What to do:
Turn the material into a Markdown table with the columns Row and Change, giving each line a row number and skipping blank lines. Begin at the first line of the material and stop after the line that contains "9: 12:01 -> none".

Dataset records:
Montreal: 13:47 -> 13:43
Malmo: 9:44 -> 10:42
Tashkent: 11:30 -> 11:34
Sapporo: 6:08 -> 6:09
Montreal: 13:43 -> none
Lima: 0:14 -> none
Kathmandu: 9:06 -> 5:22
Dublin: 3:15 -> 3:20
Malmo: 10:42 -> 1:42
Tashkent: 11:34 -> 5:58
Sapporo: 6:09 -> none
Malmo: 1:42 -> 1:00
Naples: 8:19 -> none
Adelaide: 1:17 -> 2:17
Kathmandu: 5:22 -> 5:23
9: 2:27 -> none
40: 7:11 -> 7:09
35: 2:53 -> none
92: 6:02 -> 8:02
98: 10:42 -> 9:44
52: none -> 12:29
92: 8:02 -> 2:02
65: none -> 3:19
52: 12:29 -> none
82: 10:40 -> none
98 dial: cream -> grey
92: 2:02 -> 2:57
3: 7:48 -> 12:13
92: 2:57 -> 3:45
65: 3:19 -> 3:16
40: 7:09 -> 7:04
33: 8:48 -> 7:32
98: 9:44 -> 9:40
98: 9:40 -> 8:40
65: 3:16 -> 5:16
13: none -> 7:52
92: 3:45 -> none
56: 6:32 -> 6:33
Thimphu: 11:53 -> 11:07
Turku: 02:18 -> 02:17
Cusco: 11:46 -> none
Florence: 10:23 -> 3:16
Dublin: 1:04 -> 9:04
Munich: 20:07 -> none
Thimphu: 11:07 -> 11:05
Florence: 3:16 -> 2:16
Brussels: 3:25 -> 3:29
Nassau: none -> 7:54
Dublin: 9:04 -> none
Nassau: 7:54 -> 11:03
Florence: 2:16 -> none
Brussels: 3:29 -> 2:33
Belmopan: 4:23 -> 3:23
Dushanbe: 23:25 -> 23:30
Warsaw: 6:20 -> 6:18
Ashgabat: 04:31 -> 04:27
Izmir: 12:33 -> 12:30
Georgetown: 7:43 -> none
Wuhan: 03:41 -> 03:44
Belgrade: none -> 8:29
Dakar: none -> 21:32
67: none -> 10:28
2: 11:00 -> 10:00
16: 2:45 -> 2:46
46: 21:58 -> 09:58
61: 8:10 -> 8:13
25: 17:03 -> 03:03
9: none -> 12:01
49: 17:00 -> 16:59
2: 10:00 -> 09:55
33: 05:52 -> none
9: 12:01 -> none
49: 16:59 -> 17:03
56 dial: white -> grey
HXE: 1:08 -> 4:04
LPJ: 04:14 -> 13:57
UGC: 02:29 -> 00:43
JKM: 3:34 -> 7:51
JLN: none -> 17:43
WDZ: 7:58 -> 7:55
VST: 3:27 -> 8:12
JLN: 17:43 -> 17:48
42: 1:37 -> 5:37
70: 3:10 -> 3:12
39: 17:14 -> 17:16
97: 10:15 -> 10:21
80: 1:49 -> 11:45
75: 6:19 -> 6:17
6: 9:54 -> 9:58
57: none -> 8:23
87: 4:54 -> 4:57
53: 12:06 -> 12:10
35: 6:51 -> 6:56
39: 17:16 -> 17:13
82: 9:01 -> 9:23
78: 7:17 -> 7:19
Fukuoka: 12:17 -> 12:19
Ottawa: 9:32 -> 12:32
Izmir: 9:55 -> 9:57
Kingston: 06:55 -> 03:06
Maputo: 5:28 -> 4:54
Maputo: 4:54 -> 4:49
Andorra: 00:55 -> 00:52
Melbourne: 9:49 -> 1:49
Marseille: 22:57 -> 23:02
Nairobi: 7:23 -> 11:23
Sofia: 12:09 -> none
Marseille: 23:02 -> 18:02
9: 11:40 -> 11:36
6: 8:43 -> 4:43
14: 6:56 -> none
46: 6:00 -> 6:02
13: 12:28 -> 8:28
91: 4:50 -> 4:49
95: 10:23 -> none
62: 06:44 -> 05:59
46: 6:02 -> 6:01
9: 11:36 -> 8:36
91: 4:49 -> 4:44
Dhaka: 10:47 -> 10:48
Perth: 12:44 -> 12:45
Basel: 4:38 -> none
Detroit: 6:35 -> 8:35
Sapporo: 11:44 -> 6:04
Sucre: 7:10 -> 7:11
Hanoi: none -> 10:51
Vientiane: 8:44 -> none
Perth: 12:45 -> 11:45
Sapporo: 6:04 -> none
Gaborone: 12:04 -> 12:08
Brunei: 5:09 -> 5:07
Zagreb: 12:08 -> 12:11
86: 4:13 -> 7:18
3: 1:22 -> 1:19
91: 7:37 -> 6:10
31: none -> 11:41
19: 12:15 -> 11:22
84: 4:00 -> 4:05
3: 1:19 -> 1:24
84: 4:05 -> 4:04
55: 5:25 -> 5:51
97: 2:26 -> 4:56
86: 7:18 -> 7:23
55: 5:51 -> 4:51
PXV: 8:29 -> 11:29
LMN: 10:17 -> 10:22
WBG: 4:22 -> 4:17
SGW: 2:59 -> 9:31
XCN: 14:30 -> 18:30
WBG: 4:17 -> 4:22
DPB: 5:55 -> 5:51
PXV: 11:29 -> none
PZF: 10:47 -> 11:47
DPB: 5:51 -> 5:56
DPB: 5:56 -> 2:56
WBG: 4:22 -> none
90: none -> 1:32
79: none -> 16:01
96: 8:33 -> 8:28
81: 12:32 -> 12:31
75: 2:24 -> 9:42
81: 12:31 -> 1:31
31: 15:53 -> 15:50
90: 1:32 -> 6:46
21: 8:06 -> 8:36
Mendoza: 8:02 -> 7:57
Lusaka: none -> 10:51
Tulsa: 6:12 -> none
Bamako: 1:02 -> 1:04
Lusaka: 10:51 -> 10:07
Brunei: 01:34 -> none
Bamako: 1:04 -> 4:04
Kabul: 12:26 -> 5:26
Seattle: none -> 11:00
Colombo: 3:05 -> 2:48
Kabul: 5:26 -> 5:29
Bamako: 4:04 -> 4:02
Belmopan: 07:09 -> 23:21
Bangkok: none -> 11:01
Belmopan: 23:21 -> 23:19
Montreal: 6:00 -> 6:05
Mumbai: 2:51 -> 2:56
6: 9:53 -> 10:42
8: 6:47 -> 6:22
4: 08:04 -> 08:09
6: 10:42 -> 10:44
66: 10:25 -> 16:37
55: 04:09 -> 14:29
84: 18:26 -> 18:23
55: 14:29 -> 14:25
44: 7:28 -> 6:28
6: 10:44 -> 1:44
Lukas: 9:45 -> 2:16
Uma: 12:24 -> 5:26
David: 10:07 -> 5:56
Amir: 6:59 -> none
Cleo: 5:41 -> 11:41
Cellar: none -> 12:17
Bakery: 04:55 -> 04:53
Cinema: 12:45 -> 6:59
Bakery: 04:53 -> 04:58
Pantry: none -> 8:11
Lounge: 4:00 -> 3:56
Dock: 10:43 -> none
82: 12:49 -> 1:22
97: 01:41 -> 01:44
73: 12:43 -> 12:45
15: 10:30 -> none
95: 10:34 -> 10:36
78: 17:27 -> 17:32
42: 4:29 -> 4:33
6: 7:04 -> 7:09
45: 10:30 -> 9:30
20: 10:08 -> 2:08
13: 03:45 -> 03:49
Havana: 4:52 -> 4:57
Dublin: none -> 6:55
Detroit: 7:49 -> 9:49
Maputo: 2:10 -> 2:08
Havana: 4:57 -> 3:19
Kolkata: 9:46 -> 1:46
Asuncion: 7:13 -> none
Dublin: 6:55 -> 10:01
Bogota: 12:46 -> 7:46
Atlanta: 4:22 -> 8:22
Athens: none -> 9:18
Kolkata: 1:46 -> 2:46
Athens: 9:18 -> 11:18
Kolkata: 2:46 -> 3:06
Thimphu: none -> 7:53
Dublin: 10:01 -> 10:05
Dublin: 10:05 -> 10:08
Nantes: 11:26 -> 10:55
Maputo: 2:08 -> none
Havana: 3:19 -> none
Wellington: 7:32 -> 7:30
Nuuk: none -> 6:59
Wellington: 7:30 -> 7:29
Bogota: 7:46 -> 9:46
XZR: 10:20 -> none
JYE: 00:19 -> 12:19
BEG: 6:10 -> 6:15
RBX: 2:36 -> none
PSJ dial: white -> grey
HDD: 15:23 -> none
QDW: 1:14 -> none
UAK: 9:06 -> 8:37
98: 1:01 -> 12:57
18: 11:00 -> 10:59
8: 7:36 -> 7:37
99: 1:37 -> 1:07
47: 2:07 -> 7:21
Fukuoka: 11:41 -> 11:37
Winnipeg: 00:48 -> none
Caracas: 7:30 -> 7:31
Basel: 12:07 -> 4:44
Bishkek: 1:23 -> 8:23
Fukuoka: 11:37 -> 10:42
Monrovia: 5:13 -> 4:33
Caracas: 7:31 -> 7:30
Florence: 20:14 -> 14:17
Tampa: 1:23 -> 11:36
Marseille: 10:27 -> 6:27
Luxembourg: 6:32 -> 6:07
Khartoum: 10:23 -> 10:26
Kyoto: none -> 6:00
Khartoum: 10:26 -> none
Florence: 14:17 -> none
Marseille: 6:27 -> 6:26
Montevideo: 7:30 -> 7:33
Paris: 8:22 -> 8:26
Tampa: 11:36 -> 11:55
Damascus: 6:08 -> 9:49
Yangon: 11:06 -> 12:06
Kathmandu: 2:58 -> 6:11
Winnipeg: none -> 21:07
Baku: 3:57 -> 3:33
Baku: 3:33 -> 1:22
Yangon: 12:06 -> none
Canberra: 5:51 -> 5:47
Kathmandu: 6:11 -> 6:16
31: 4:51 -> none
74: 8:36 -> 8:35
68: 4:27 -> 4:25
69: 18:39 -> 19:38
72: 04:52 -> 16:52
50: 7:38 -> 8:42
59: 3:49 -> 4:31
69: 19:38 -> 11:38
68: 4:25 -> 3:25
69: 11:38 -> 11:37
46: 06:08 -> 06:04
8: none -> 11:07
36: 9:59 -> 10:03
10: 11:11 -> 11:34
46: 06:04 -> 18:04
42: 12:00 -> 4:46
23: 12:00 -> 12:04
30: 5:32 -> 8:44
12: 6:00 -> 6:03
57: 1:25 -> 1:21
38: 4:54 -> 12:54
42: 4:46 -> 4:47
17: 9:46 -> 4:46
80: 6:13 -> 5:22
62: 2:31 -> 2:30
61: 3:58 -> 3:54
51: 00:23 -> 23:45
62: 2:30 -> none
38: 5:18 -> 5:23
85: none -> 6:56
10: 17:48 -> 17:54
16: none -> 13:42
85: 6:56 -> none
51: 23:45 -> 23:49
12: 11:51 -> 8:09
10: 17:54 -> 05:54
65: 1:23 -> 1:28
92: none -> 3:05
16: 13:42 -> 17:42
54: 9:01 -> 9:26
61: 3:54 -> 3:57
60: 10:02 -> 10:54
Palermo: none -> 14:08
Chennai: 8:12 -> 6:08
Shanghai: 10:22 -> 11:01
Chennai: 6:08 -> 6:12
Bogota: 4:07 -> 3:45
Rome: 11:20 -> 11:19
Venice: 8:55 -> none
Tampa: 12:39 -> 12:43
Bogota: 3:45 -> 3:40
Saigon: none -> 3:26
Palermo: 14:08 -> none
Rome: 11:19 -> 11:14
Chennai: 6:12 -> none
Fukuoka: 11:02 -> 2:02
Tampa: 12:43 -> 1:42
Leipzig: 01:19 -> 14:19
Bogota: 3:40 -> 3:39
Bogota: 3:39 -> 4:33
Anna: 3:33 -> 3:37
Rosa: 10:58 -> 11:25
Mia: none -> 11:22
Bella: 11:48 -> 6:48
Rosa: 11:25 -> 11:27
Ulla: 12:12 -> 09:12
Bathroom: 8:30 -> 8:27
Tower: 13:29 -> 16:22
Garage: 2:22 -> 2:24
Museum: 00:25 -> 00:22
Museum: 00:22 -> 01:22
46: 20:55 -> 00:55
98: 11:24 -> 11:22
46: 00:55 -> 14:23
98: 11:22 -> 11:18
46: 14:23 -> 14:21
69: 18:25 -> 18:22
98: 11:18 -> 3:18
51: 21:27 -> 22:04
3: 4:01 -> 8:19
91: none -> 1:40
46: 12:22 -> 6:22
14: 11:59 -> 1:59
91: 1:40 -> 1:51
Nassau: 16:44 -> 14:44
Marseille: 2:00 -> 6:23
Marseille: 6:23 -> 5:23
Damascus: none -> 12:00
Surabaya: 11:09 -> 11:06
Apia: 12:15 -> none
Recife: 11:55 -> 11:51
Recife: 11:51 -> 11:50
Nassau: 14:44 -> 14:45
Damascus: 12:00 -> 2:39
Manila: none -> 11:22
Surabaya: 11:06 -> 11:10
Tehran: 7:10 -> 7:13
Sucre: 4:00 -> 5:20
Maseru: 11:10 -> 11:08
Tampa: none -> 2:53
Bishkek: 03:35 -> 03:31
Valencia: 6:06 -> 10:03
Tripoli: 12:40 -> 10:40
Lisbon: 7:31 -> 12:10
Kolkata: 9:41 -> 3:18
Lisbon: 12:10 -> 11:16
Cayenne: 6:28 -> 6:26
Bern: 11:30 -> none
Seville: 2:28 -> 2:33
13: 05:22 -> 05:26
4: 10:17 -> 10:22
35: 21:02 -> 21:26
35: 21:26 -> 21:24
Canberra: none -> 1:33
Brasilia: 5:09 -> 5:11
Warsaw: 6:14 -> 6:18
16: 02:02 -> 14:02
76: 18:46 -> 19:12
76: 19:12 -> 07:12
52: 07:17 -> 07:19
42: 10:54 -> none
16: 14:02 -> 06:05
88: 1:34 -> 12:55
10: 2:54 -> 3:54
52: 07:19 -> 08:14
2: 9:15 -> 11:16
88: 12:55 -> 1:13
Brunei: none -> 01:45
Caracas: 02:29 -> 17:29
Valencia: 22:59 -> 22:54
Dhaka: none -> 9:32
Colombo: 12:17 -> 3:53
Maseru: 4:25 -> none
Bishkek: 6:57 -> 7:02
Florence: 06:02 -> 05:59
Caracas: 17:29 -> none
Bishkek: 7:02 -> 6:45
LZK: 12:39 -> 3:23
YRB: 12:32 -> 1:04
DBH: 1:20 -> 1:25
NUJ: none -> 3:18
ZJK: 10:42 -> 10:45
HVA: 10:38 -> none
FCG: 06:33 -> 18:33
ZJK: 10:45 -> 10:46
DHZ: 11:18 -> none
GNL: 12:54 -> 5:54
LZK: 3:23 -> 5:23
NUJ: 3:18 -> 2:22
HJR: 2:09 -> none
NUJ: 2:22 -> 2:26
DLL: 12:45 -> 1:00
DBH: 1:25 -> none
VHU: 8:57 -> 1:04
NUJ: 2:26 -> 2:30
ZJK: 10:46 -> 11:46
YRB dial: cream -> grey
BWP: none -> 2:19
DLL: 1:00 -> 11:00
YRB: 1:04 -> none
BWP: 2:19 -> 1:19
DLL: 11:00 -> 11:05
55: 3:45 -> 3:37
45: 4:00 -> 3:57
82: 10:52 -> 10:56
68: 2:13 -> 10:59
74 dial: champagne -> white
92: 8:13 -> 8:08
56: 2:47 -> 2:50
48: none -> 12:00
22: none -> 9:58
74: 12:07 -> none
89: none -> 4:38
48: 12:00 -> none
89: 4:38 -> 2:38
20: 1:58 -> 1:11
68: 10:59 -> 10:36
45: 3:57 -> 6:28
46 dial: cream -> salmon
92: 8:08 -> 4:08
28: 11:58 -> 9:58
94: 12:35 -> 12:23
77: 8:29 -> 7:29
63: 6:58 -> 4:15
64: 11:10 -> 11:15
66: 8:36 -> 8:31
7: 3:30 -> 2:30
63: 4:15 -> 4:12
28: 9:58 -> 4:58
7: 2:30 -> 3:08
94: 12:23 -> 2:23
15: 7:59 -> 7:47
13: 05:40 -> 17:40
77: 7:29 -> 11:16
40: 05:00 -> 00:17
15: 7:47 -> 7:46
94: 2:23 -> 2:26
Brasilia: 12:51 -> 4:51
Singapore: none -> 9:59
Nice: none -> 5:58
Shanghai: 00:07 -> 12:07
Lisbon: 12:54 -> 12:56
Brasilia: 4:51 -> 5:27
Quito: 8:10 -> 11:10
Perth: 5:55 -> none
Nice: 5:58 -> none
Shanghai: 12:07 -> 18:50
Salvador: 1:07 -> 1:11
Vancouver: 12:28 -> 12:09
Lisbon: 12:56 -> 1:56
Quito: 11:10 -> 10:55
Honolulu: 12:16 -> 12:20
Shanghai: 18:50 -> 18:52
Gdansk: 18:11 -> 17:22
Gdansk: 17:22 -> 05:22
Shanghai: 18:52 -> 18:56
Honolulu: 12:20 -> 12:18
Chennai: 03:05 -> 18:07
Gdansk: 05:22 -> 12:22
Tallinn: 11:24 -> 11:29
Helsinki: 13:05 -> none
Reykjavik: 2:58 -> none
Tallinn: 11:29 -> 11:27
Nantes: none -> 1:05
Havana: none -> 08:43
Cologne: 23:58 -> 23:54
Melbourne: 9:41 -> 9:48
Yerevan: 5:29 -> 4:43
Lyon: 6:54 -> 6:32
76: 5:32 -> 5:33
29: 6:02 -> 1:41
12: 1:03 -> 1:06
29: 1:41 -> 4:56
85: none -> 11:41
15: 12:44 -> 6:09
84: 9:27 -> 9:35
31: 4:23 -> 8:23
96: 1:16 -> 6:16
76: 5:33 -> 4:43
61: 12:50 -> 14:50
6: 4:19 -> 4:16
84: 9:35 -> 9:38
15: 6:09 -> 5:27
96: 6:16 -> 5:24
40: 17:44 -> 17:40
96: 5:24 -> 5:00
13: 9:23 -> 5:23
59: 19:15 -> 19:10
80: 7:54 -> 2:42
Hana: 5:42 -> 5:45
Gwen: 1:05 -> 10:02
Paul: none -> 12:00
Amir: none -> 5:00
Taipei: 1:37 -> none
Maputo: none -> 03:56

Solution:
| Row | Change |
|---|---|
| 1 | Montreal: 13:47 -> 13:43 |
| 2 | Malmo: 9:44 -> 10:42 |
| 3 | Tashkent: 11:30 -> 11:34 |
| 4 | Sapporo: 6:08 -> 6:09 |
| 5 | Montreal: 13:43 -> none |
| 6 | Lima: 0:14 -> none |
| 7 | Kathmandu: 9:06 -> 5:22 |
| 8 | Dublin: 3:15 -> 3:20 |
| 9 | Malmo: 10:42 -> 1:42 |
| 10 | Tashkent: 11:34 -> 5:58 |
| 11 | Sapporo: 6:09 -> none |
| 12 | Malmo: 1:42 -> 1:00 |
| 13 | Naples: 8:19 -> none |
| 14 | Adelaide: 1:17 -> 2:17 |
| 15 | Kathmandu: 5:22 -> 5:23 |
| 16 | 9: 2:27 -> none |
| 17 | 40: 7:11 -> 7:09 |
| 18 | 35: 2:53 -> none |
| 19 | 92: 6:02 -> 8:02 |
| 20 | 98: 10:42 -> 9:44 |
| 21 | 52: none -> 12:29 |
| 22 | 92: 8:02 -> 2:02 |
| 23 | 65: none -> 3:19 |
| 24 | 52: 12:29 -> none |
| 25 | 82: 10:40 -> none |
| 26 | 98 dial: cream -> grey |
| 27 | 92: 2:02 -> 2:57 |
| 28 | 3: 7:48 -> 12:13 |
| 29 | 92: 2:57 -> 3:45 |
| 30 | 65: 3:19 -> 3:16 |
| 31 | 40: 7:09 -> 7:04 |
| 32 | 33: 8:48 -> 7:32 |
| 33 | 98: 9:44 -> 9:40 |
| 34 | 98: 9:40 -> 8:40 |
| 35 | 65: 3:16 -> 5:16 |
| 36 | 13: none -> 7:52 |
| 37 | 92: 3:45 -> none |
| 38 | 56: 6:32 -> 6:33 |
| 39 | Thimphu: 11:53 -> 11:07 |
| 40 | Turku: 02:18 -> 02:17 |
| 41 | Cusco: 11:46 -> none |
| 42 | Florence: 10:23 -> 3:16 |
| 43 | Dublin: 1:04 -> 9:04 |
| 44 | Munich: 20:07 -> none |
| 45 | Thimphu: 11:07 -> 11:05 |
| 46 | Florence: 3:16 -> 2:16 |
| 47 | Brussels: 3:25 -> 3:29 |
| 48 | Nassau: none -> 7:54 |
| 49 | Dublin: 9:04 -> none |
| 50 | Nassau: 7:54 -> 11:03 |
| 51 | Florence: 2:16 -> none |
| 52 | Brussels: 3:29 -> 2:33 |
| 53 | Belmopan: 4:23 -> 3:23 |
| 54 | Dushanbe: 23:25 -> 23:30 |
| 55 | Warsaw: 6:20 -> 6:18 |
| 56 | Ashgabat: 04:31 -> 04:27 |
| 57 | Izmir: 12:33 -> 12:30 |
| 58 | Georgetown: 7:43 -> none |
| 59 | Wuhan: 03:41 -> 03:44 |
| 60 | Belgrade: none -> 8:29 |
| 61 | Dakar: none -> 21:32 |
| 62 | 67: none -> 10:28 |
| 63 | 2: 11:00 -> 10:00 |
| 64 | 16: 2:45 -> 2:46 |
| 65 | 46: 21:58 -> 09:58 |
| 66 | 61: 8:10 -> 8:13 |
| 67 | 25: 17:03 -> 03:03 |
| 68 | 9: none -> 12:01 |
| 69 | 49: 17:00 -> 16:59 |
| 70 | 2: 10:00 -> 09:55 |
| 71 | 33: 05:52 -> none |
| 72 | 9: 12:01 -> none |